RECORDS SHOWN:
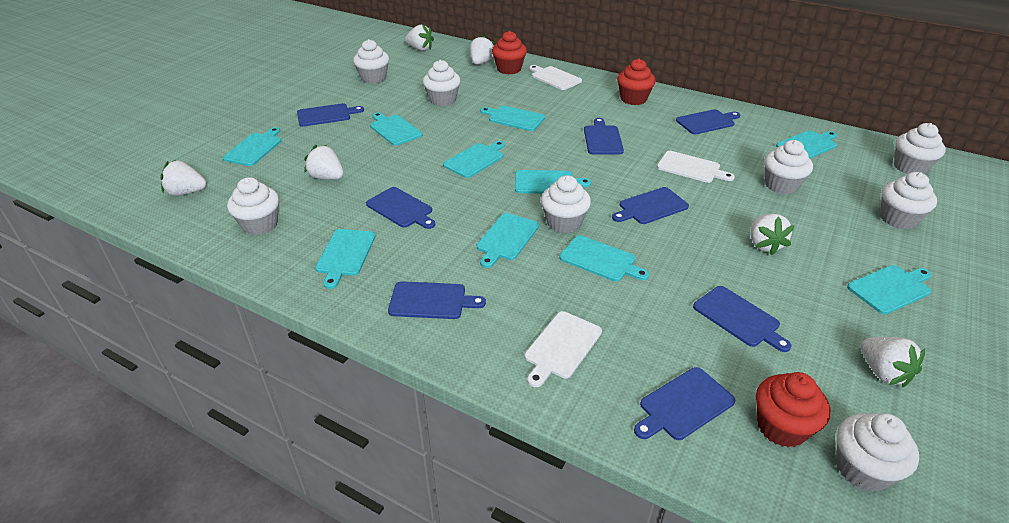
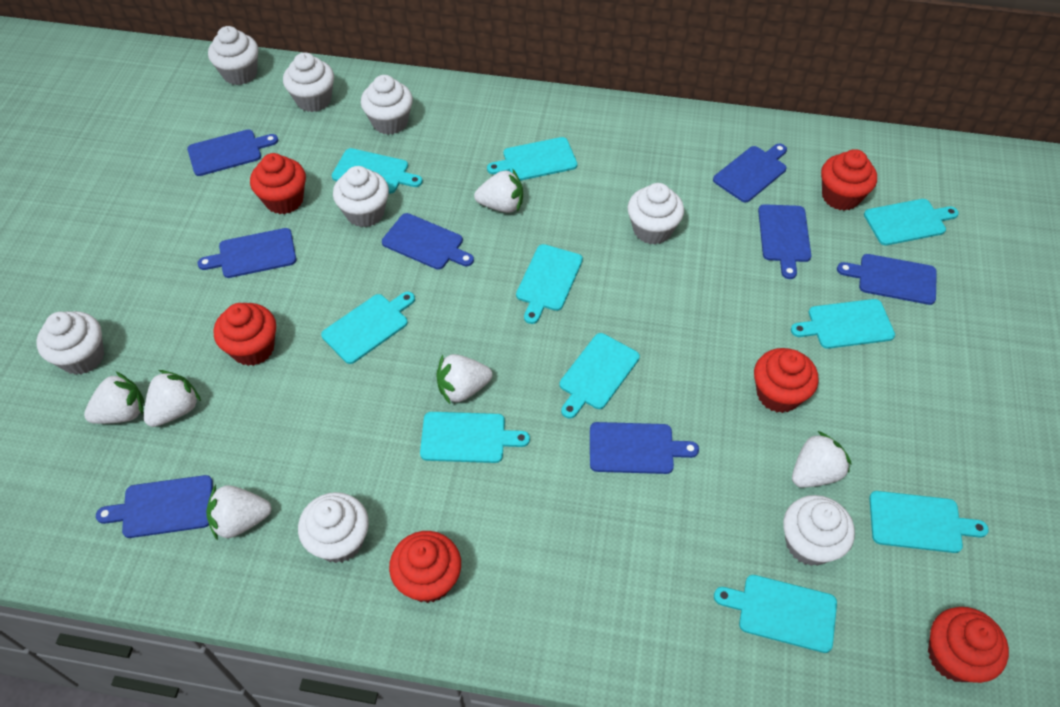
red cupcake: 3 -> 6
white cutting board: 3 -> 0

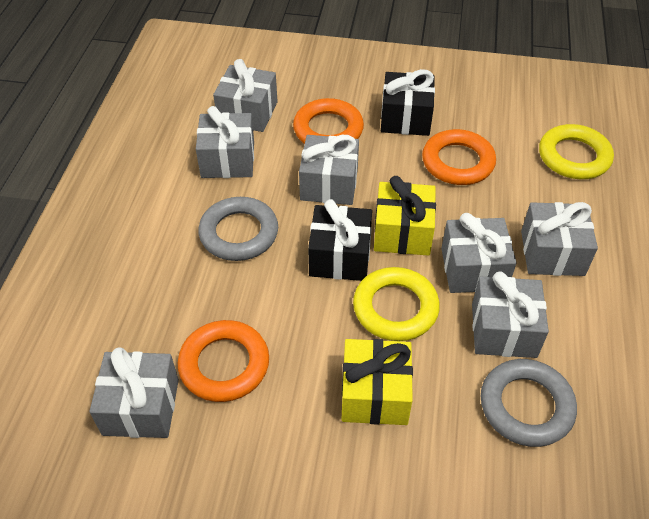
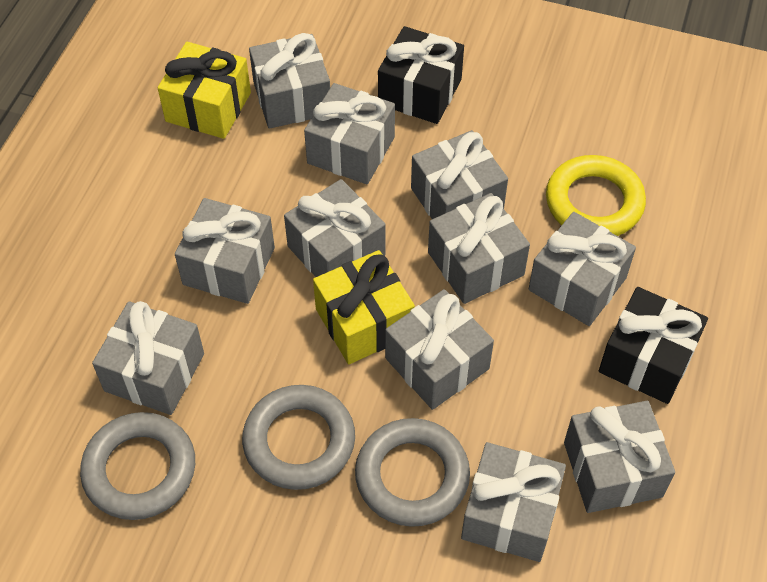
grey gift: 7 -> 11
grey ring: 2 -> 3
orange ring: 3 -> 0
yellow ring: 2 -> 1

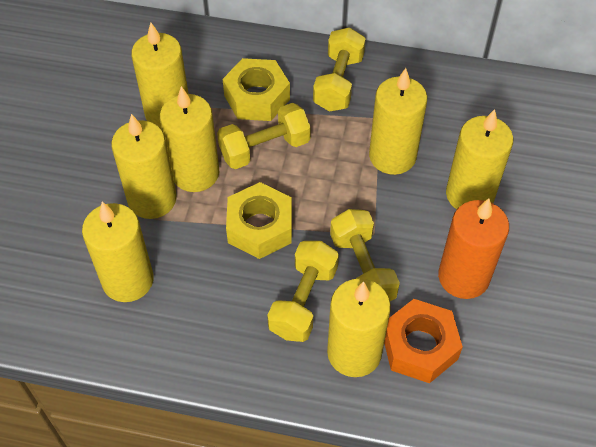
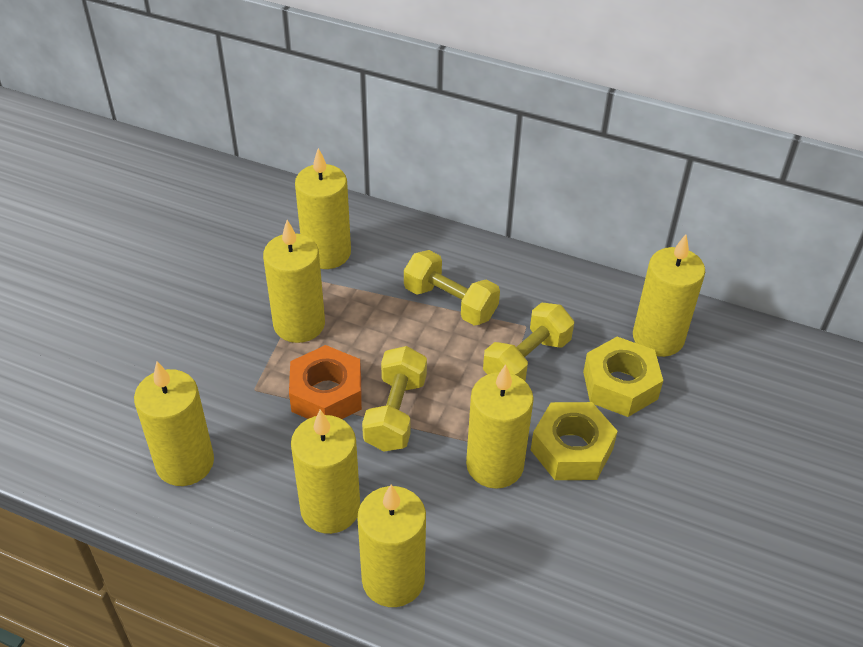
orange candle: 1 -> 0
yellow dumbbell: 4 -> 3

DESCRIPTION OF THE TASK:
Gather all lines from the records above in which "ring" appears.

ANSWER BELOW:
grey ring: 2 -> 3
orange ring: 3 -> 0
yellow ring: 2 -> 1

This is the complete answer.